Scan the records for lines with the string "cone". Say how many there are, and add nothing.

▸ **RECORDED DATA**
::::::::::
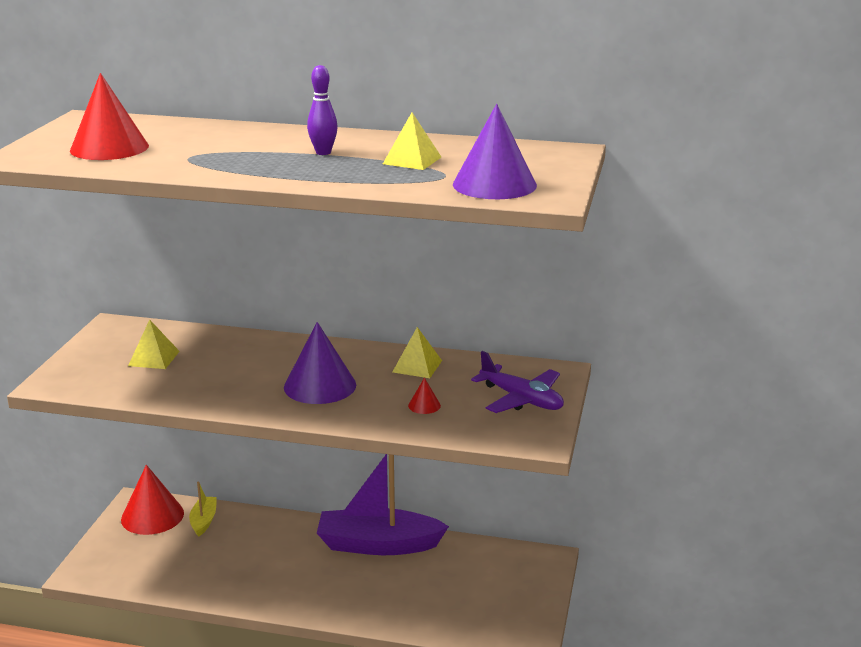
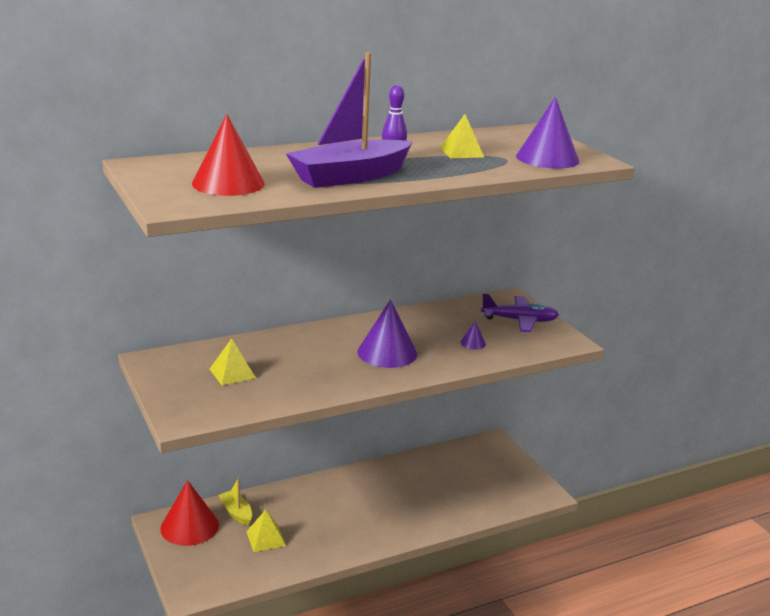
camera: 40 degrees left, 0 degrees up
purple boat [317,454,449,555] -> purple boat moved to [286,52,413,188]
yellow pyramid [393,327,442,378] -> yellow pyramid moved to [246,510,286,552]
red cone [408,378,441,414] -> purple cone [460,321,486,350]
::::::::::
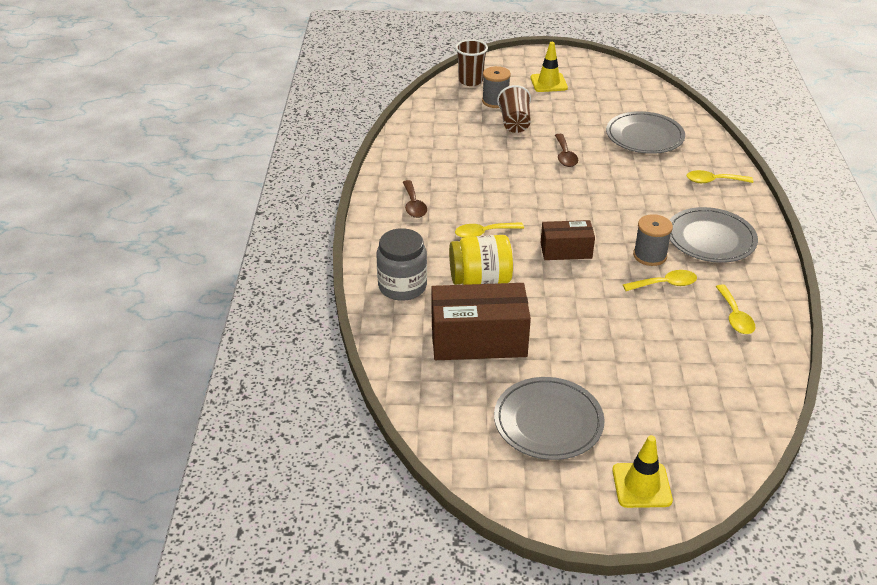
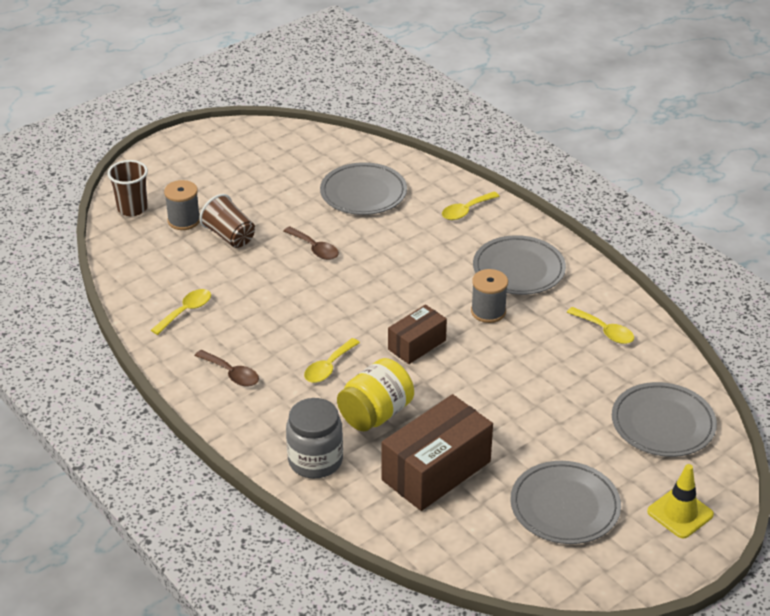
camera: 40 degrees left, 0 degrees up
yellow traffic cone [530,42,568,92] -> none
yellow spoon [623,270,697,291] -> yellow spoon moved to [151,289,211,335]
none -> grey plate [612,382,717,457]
::::::::::
▸ **EXERCISE ANSWER**
2